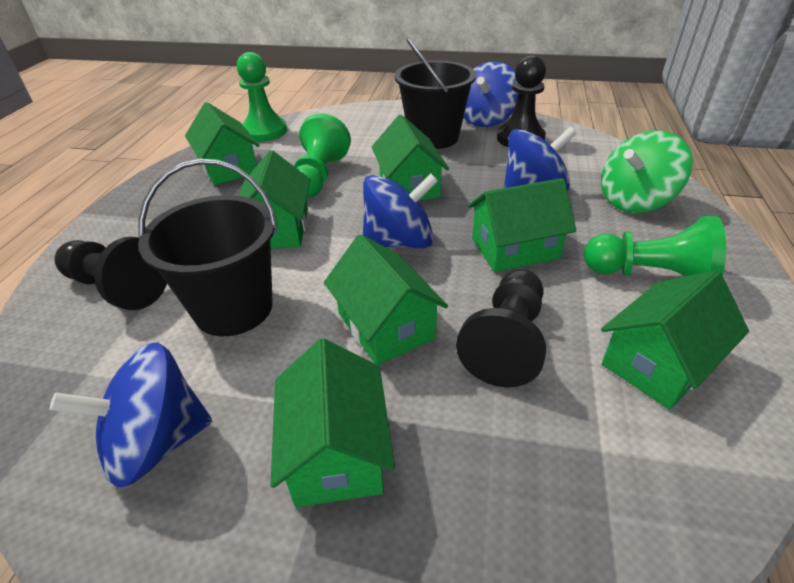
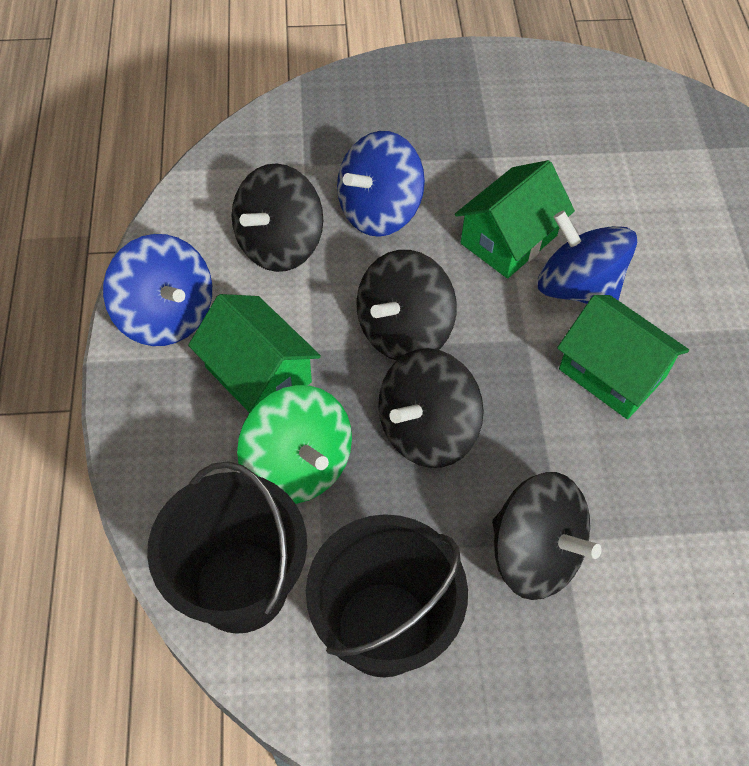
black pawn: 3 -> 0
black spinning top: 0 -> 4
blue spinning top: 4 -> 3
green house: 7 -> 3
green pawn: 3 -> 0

--

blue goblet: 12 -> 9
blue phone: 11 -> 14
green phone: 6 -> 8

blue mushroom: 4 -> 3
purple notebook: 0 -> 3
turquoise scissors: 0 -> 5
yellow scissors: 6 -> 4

==

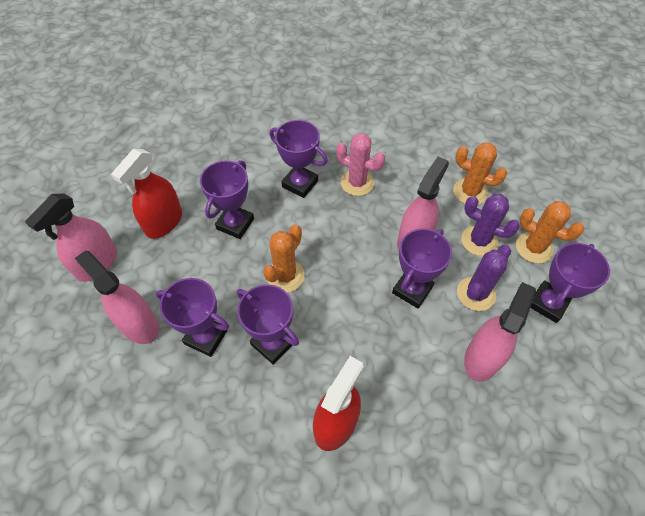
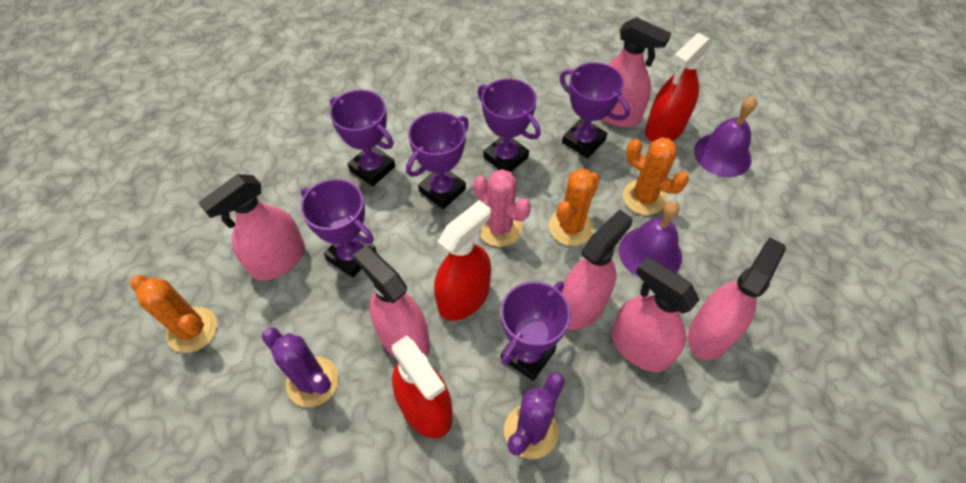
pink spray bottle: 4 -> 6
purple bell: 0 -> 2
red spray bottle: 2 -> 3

• **Exercise**: Start with the line above that contains "blue phone: 11 -> 14" and stop after the line that contains "yellow scissors: 6 -> 4". Output those lines exactly, and only those.

• **Task response**:
blue phone: 11 -> 14
green phone: 6 -> 8

blue mushroom: 4 -> 3
purple notebook: 0 -> 3
turquoise scissors: 0 -> 5
yellow scissors: 6 -> 4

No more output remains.